> **What you need to do**
Could you output the whole listing exactly as it stands, minus any images?

> **Working data**
=====

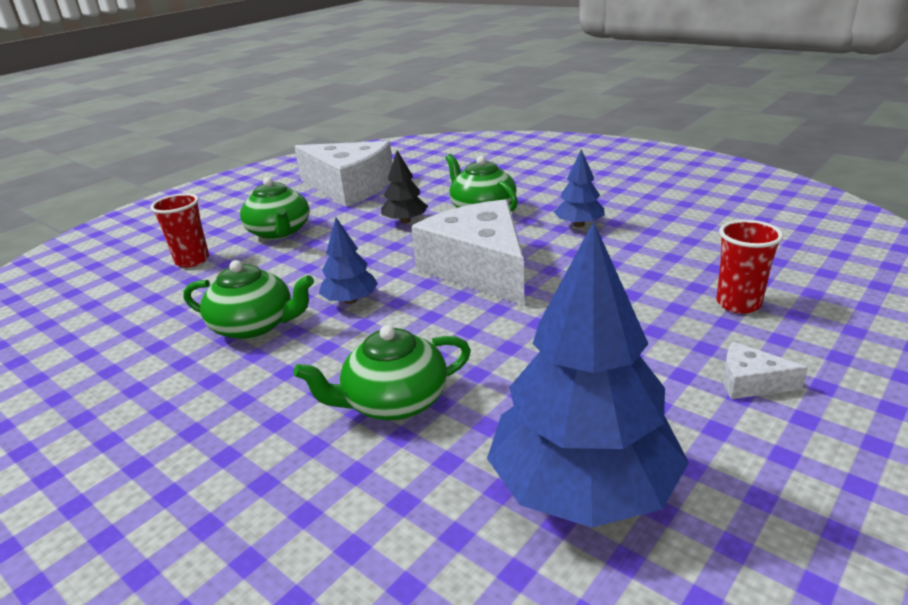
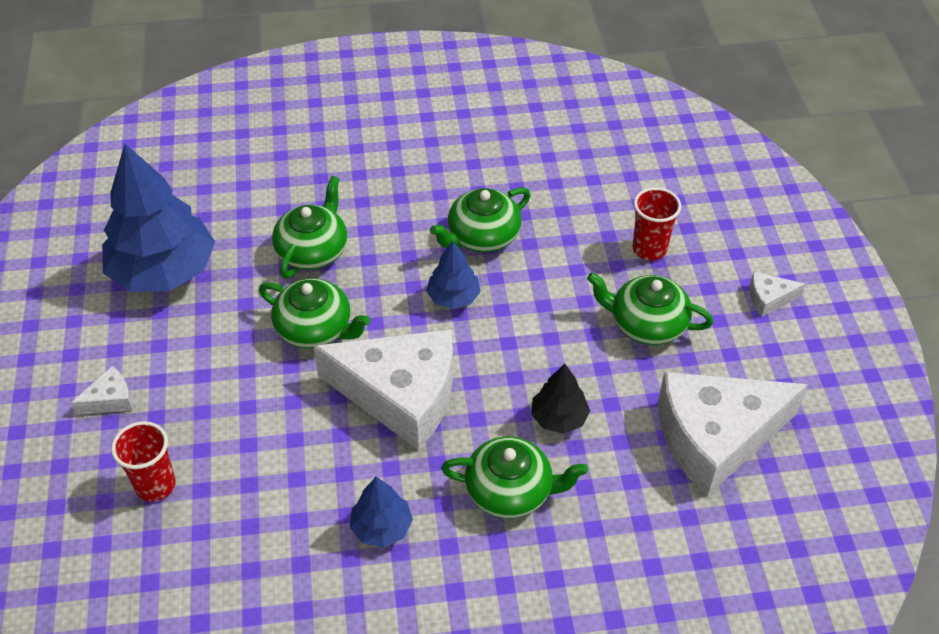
camera: 130 degrees right, 20 degrees up
(205, 214) = (769, 299): none -> white cheese
(484, 336) = (315, 329): none -> green teapot

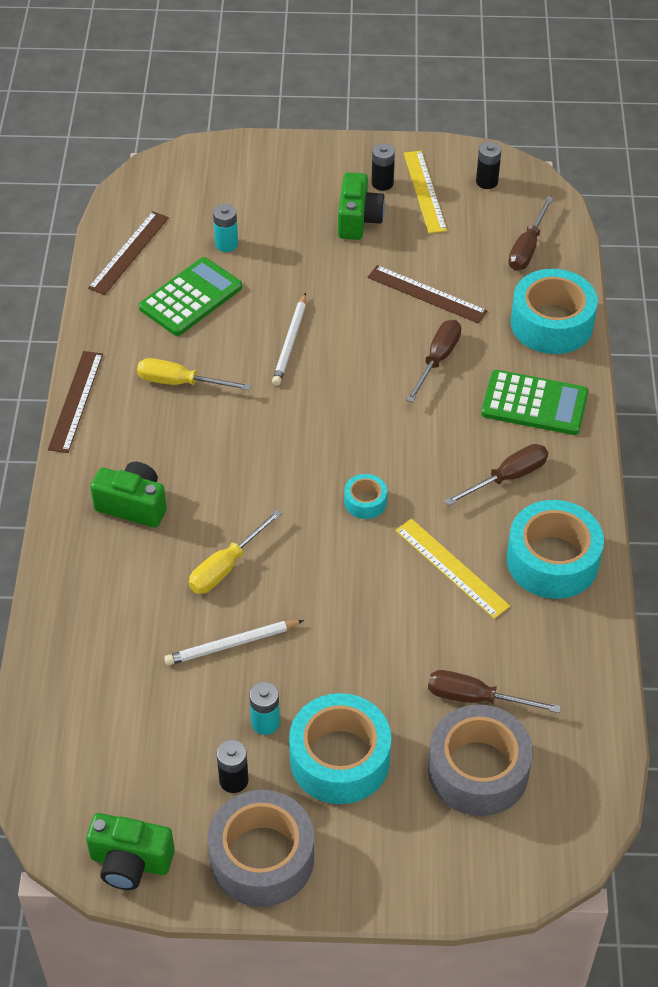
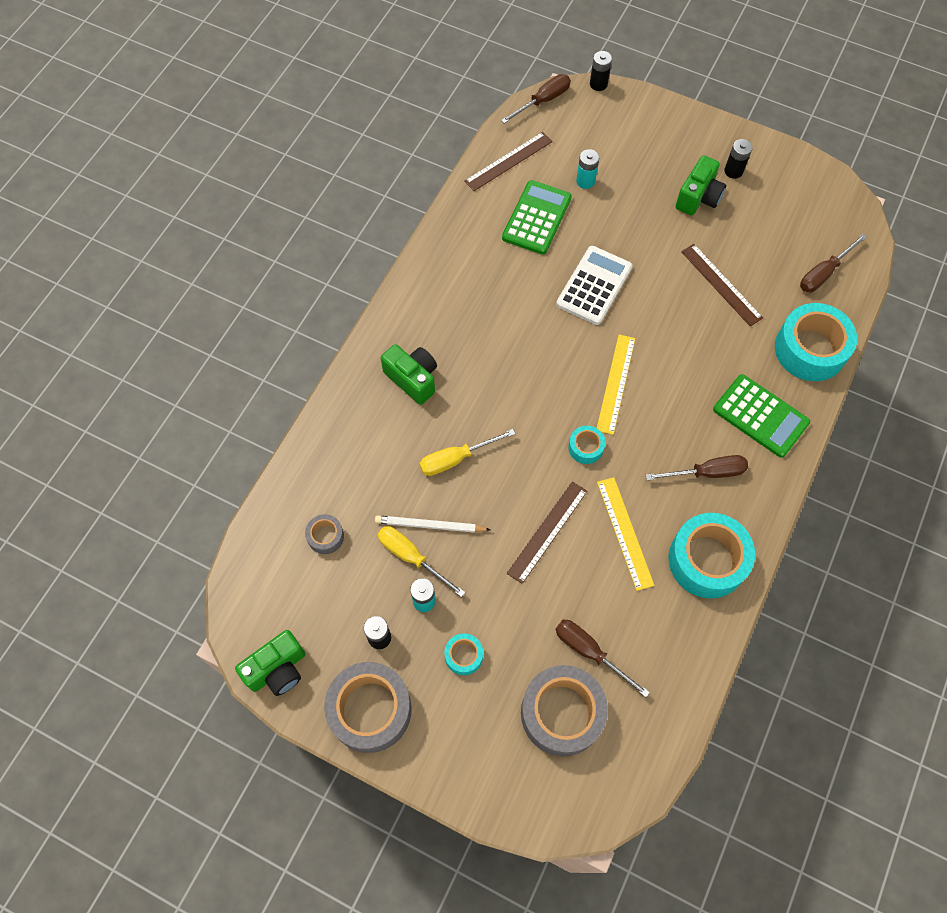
camera: 25 degrees right, 15 degrees up
(76, 401) = (411, 274): brown ruler -> brown ruler (547, 531)
(115, 703) = (325, 536): none -> grey tape
(130, 862) = (277, 669): green camera -> green camera turned 75 degrees counterclockwise
(180, 382) = (495, 288): yellow screwdriver -> yellow screwdriver (411, 557)
(190, 297) = (536, 218): green calculator -> green calculator turned 45 degrees counterclockwise
(290, 342) = (594, 286): white pencil -> white calculator
(340, 759) = (463, 656): turquoise tape -> turquoise tape, size x0.47
(424, 191) = (764, 191): yellow ruler -> yellow ruler (616, 383)
(437, 359) = (701, 346): brown screwdriver -> brown screwdriver (543, 101)
(487, 182) = (819, 200): black battery -> black battery (598, 84)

=====

> **The completed task**
camera: 130 degrees right, 20 degrees up
(205, 214) = (769, 299): none -> white cheese
(484, 336) = (315, 329): none -> green teapot

camera: 25 degrees right, 15 degrees up
(76, 401) = (411, 274): brown ruler -> brown ruler (547, 531)
(115, 703) = (325, 536): none -> grey tape
(130, 862) = (277, 669): green camera -> green camera turned 75 degrees counterclockwise
(180, 382) = (495, 288): yellow screwdriver -> yellow screwdriver (411, 557)
(190, 297) = (536, 218): green calculator -> green calculator turned 45 degrees counterclockwise
(290, 342) = (594, 286): white pencil -> white calculator
(340, 759) = (463, 656): turquoise tape -> turquoise tape, size x0.47
(424, 191) = (764, 191): yellow ruler -> yellow ruler (616, 383)
(437, 359) = (701, 346): brown screwdriver -> brown screwdriver (543, 101)
(487, 182) = (819, 200): black battery -> black battery (598, 84)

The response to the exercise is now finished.